Task description: Go through the data and copy each line where the word "ECHO" shows up.

Exercise materials:
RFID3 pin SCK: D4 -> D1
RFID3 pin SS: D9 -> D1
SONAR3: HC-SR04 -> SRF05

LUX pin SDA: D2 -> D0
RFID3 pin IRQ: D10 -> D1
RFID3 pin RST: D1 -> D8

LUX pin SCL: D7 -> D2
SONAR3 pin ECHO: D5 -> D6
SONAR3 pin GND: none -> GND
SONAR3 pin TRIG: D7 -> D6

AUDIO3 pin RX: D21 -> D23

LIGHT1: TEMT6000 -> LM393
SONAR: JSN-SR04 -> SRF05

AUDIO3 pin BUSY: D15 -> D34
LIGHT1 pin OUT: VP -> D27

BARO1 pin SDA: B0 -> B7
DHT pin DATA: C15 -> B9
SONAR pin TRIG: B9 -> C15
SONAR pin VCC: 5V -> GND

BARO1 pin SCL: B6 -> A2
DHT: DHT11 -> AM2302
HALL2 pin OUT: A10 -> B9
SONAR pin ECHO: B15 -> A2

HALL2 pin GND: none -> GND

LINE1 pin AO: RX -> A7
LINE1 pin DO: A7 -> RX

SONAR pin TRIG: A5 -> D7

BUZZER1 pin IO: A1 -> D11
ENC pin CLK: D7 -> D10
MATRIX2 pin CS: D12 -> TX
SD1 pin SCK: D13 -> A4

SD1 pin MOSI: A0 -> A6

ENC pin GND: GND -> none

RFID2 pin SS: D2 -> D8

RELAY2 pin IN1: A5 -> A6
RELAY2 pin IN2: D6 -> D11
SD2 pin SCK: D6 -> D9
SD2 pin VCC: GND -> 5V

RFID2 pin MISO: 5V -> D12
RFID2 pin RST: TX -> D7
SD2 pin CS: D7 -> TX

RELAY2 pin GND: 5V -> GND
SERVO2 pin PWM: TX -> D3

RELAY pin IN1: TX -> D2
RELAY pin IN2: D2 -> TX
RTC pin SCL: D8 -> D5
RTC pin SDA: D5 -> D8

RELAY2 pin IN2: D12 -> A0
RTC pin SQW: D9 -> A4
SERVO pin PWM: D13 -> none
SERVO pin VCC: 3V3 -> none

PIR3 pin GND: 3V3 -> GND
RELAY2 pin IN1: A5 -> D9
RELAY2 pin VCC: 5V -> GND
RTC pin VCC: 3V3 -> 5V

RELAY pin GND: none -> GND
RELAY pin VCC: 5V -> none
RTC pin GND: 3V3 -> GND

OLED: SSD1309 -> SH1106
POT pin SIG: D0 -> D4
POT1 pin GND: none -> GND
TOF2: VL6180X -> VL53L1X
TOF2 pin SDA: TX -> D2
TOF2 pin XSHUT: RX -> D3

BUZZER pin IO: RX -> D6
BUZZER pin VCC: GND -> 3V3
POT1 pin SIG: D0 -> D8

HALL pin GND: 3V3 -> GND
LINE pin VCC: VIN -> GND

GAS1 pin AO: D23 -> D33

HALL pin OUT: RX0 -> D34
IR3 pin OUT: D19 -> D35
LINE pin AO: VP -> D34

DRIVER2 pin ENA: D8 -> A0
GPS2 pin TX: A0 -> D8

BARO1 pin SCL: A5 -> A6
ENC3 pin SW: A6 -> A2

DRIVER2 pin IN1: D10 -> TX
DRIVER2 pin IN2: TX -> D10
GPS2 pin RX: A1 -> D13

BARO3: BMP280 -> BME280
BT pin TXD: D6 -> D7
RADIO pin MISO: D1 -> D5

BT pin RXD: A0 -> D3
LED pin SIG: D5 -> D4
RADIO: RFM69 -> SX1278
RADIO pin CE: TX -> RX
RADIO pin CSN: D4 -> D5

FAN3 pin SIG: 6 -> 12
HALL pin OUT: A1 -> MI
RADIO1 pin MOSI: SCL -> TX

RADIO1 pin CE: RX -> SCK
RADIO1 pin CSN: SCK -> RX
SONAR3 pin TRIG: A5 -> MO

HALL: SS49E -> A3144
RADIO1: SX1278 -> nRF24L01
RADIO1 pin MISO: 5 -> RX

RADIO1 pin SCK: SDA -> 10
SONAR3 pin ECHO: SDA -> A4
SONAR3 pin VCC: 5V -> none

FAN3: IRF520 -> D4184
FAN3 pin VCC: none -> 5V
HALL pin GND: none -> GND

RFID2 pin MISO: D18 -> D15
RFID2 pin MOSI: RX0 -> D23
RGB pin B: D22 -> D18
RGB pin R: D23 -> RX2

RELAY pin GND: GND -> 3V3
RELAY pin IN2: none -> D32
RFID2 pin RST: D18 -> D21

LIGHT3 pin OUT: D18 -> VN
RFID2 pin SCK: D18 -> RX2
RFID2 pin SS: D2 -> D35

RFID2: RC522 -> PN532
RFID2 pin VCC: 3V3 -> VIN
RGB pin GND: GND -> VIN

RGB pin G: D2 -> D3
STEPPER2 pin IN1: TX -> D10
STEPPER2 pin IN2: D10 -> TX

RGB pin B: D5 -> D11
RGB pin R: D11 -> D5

Task result:
SONAR3 pin ECHO: D5 -> D6
SONAR pin ECHO: B15 -> A2
SONAR3 pin ECHO: SDA -> A4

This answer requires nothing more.